** SUPPLIED ENTRIES follows **
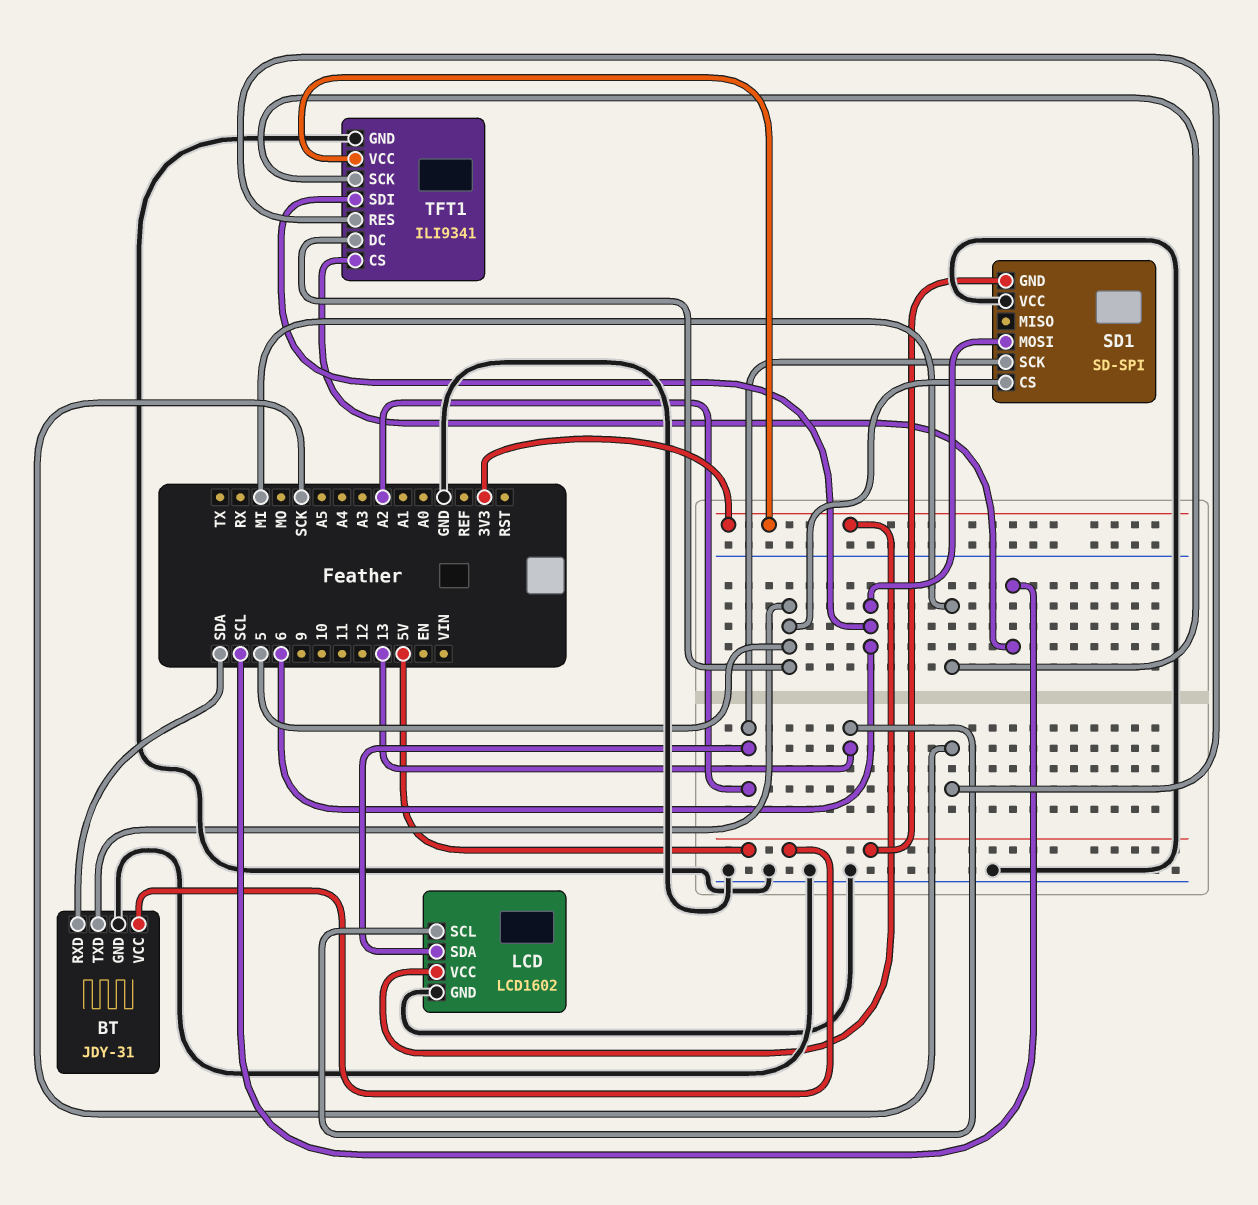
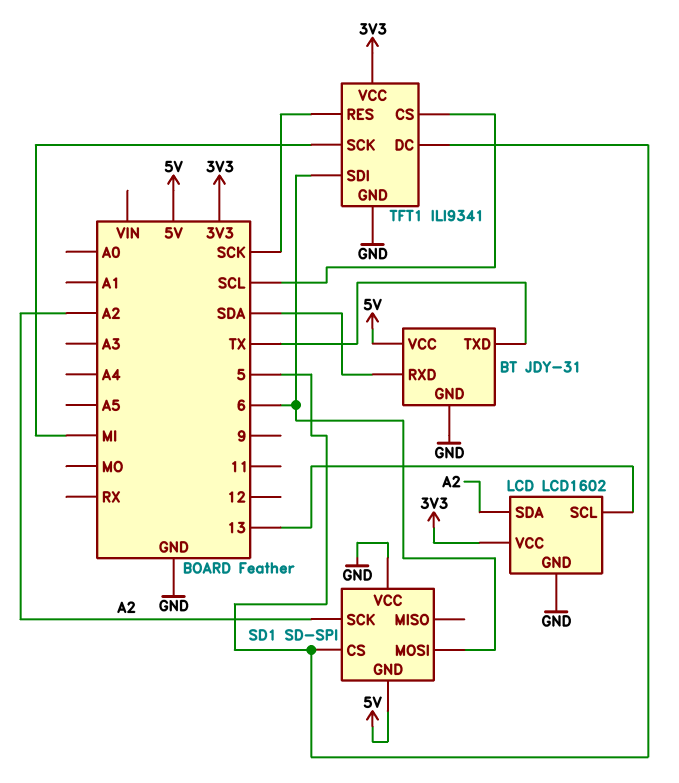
BT pin TXD: 5 -> TX

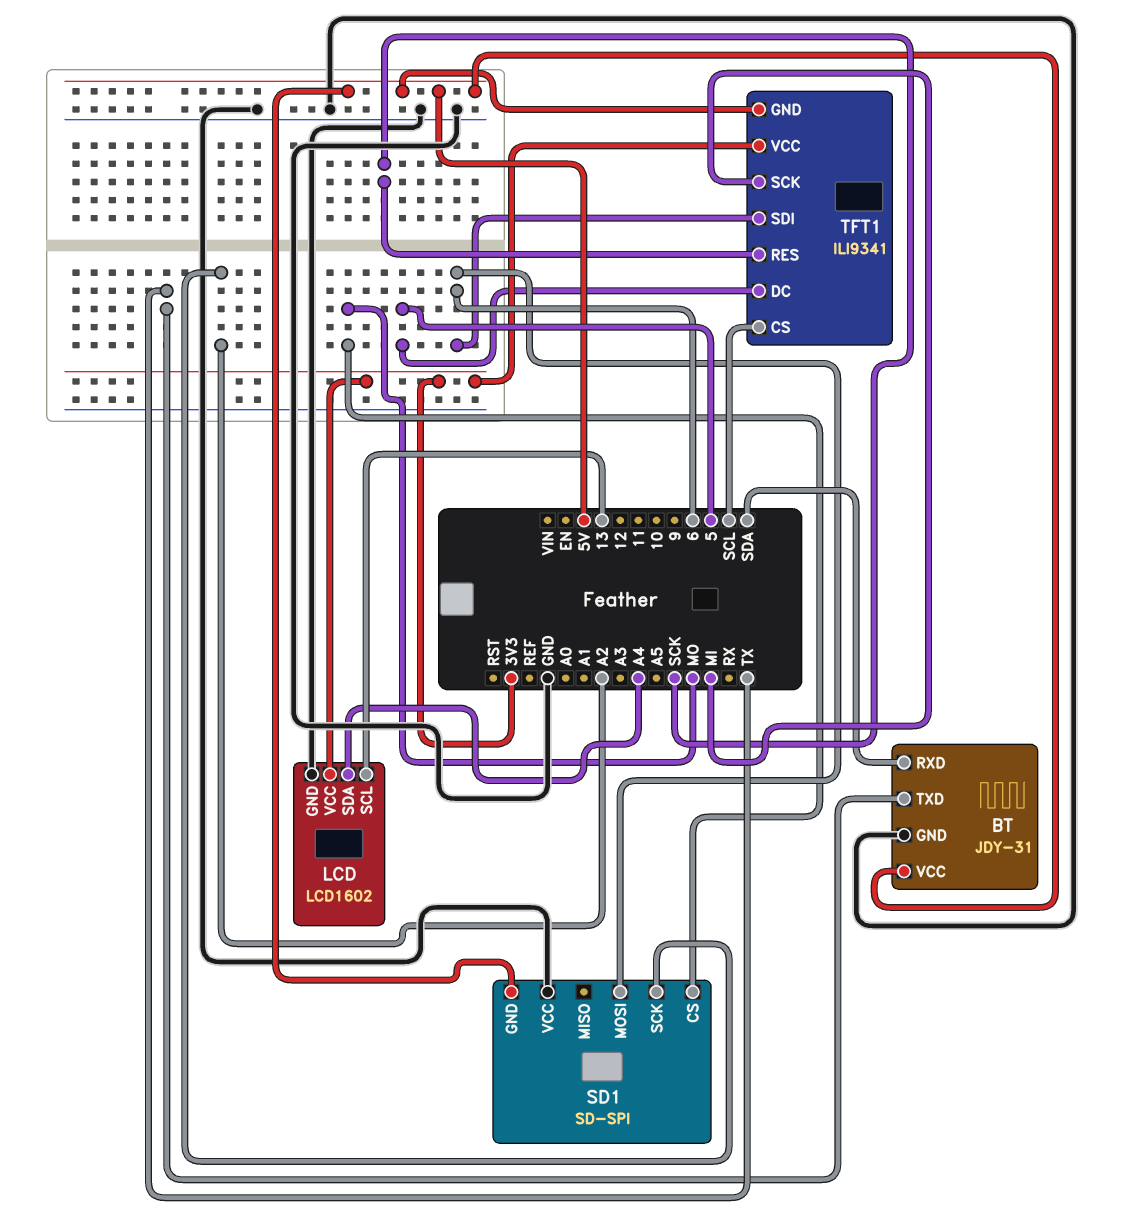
LCD pin SDA: A2 -> A4
SD1 pin CS: 5 -> MO
TFT1 pin GND: GND -> 5V

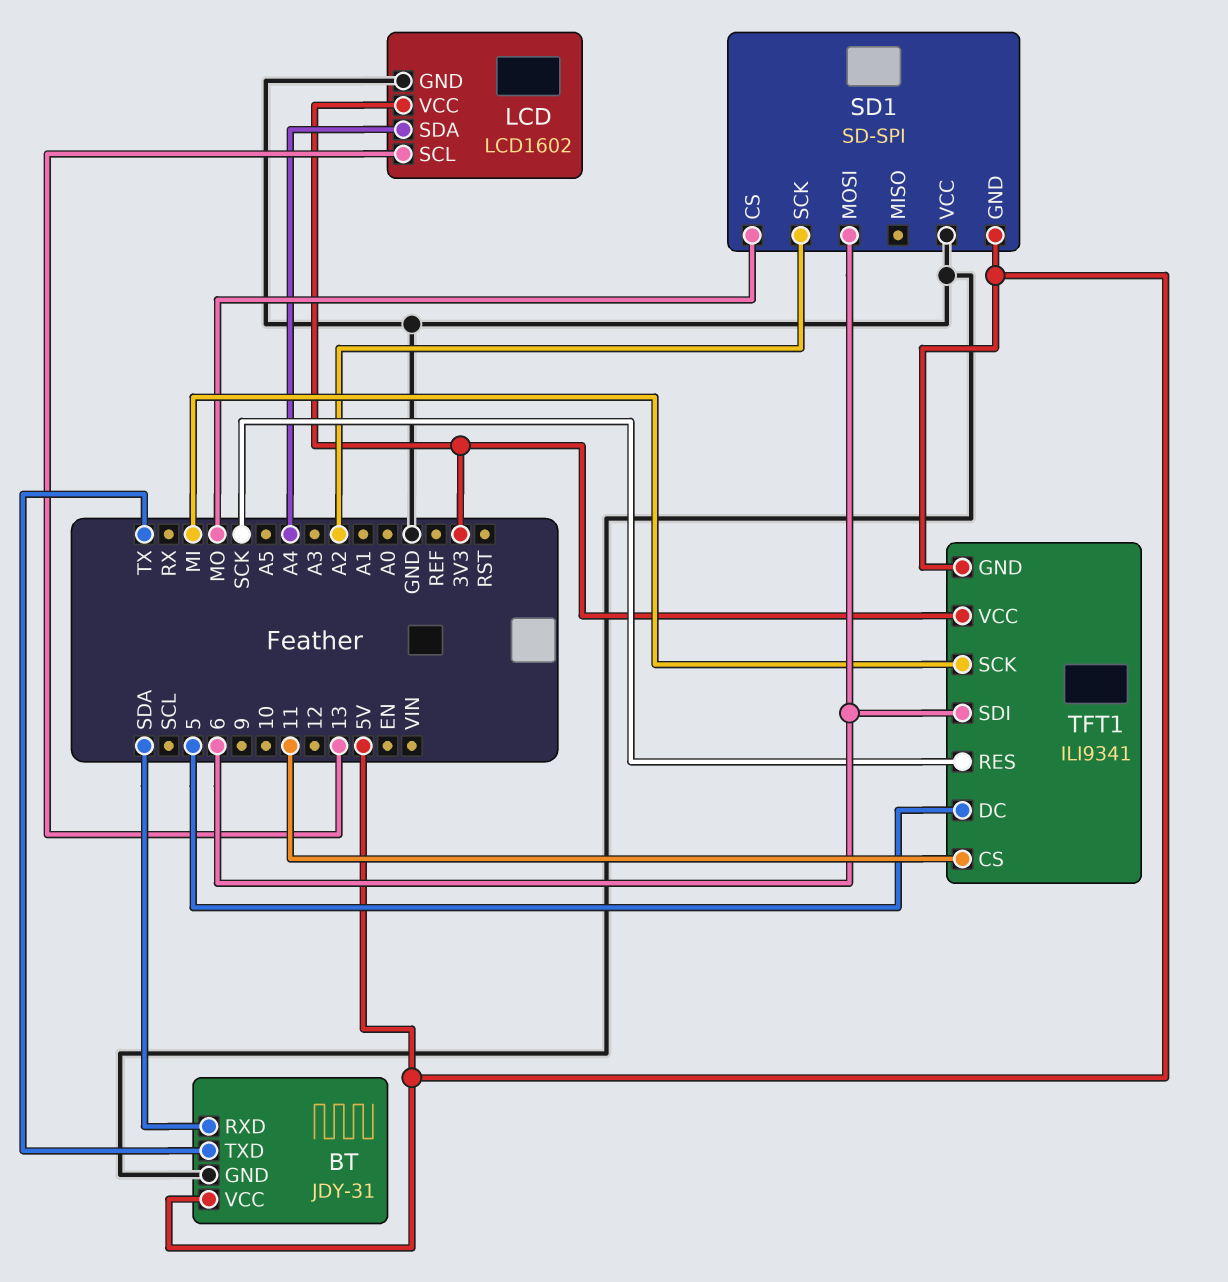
TFT1 pin CS: SCL -> 11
** End of SUPPLIED ENTRIES **
__THE TASK__. All the data above is to be transcribed exactly, with no pictures included.

__EXERCISE ANSWER__.
BT pin TXD: 5 -> TX

LCD pin SDA: A2 -> A4
SD1 pin CS: 5 -> MO
TFT1 pin GND: GND -> 5V

TFT1 pin CS: SCL -> 11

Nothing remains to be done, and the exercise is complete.